TASK DETAILS → The response should be the records below, repeated exactly, with each picture left out.
DATASET ENTRIES START
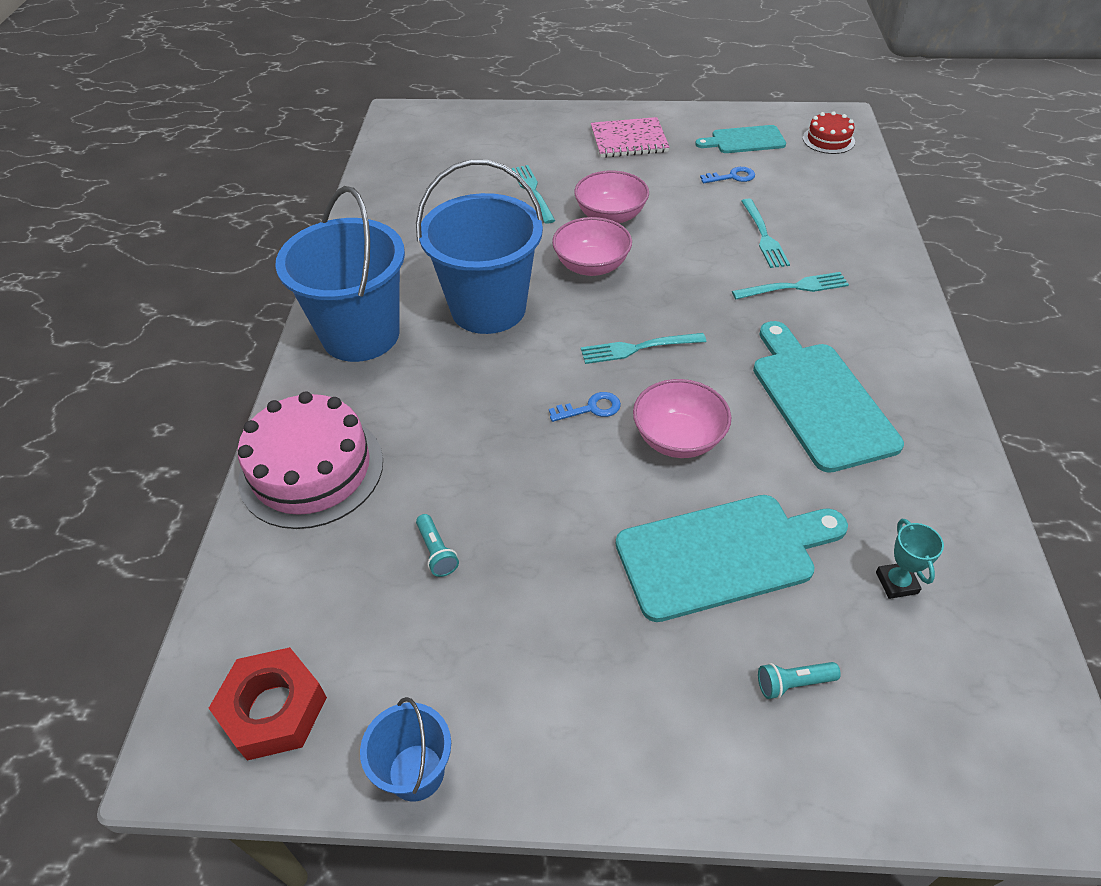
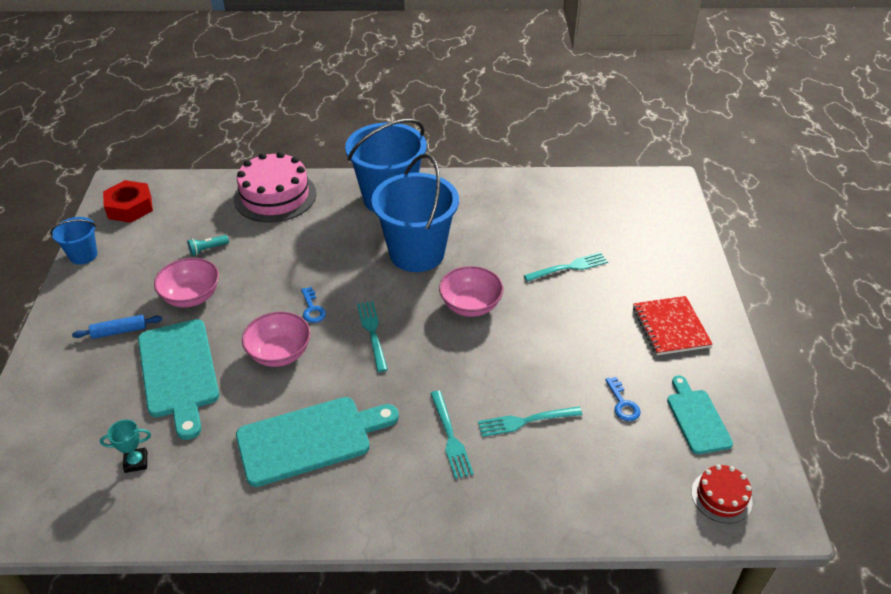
camera: 85 degrees right, 5 degrees down
(610, 216) = (541, 316): pink bowl -> pink bowl (191, 296)
(629, 140) = (670, 327): pink notebook -> red notebook
(636, 657) = (119, 331): none -> blue rolling pin
(793, 683) = (83, 399): turquoise flashlight -> none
DATASET ENTRIES END
WRITTEN ANSWER →
camera: 85 degrees right, 5 degrees down
(610, 216) = (541, 316): pink bowl -> pink bowl (191, 296)
(629, 140) = (670, 327): pink notebook -> red notebook
(636, 657) = (119, 331): none -> blue rolling pin
(793, 683) = (83, 399): turquoise flashlight -> none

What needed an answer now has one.